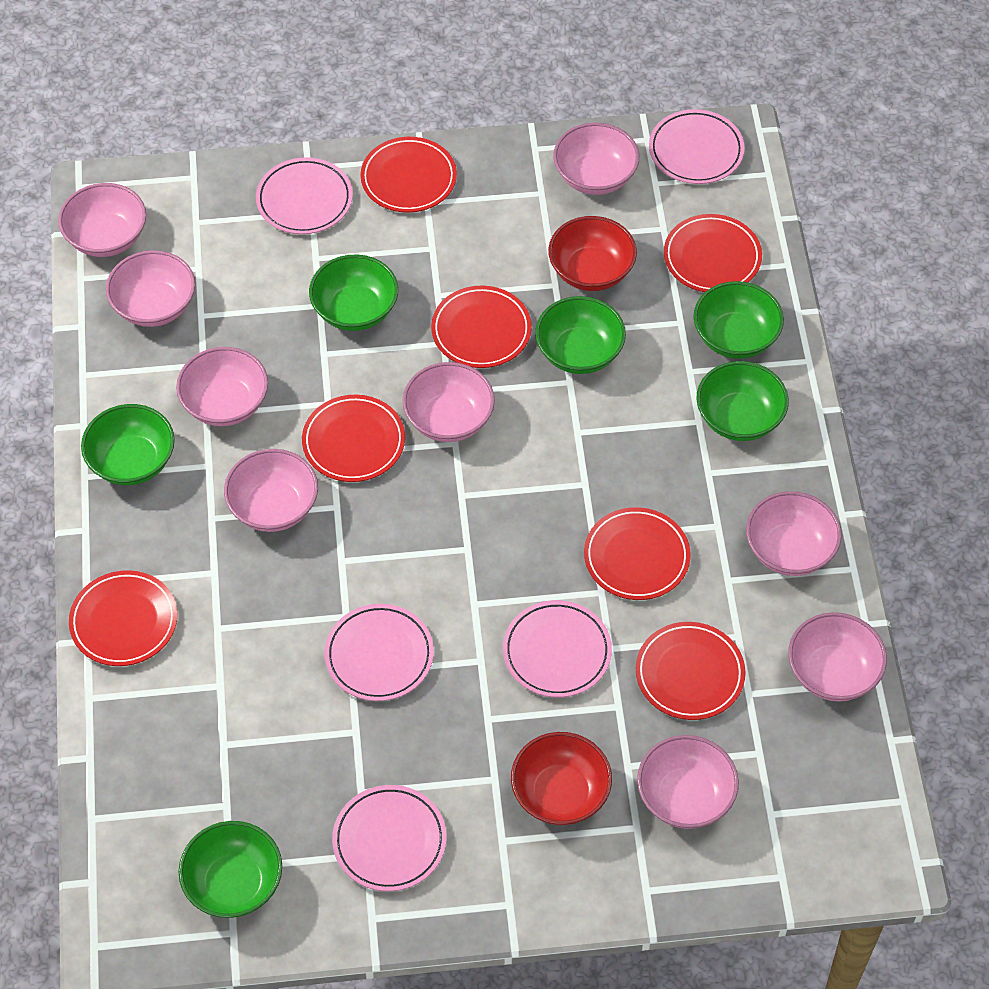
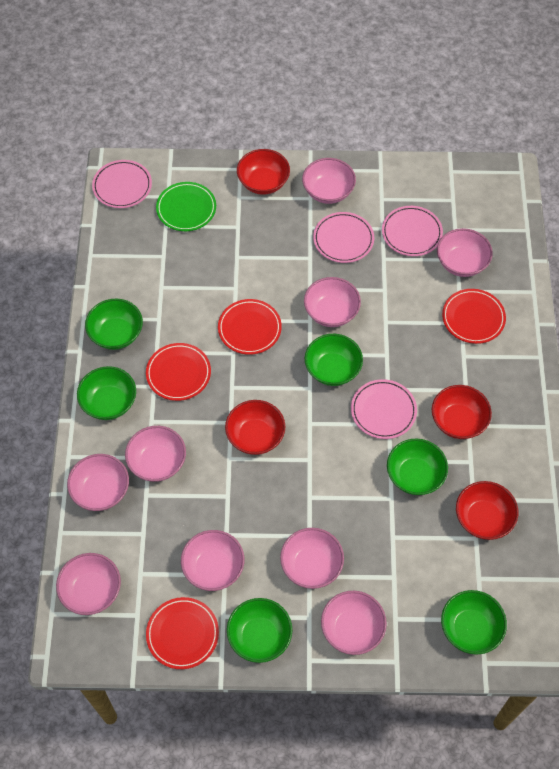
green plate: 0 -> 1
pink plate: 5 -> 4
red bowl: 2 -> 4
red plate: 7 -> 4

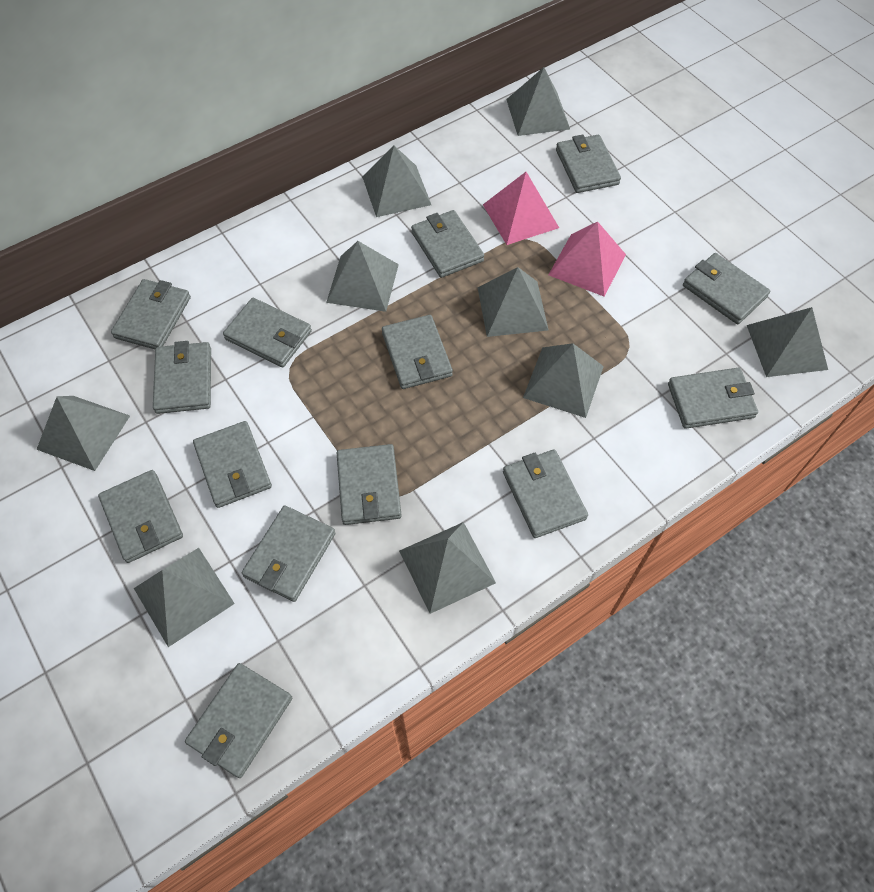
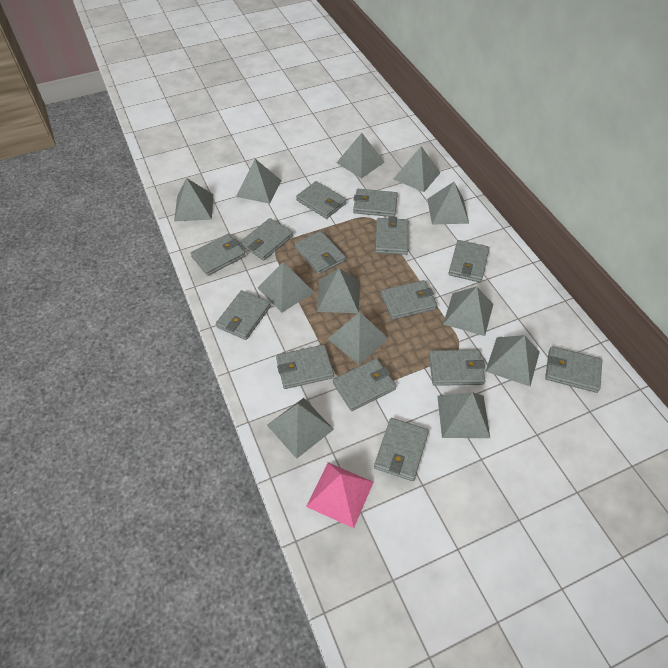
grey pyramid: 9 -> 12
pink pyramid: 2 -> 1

- - -

> **Prompt**
The answer must be an exact copy of the lines from the one containing "red bowl: 2 -> 4" through the last line of the records, and nothing else. Pictures do not belong in it.

> **Written answer**
red bowl: 2 -> 4
red plate: 7 -> 4

grey pyramid: 9 -> 12
pink pyramid: 2 -> 1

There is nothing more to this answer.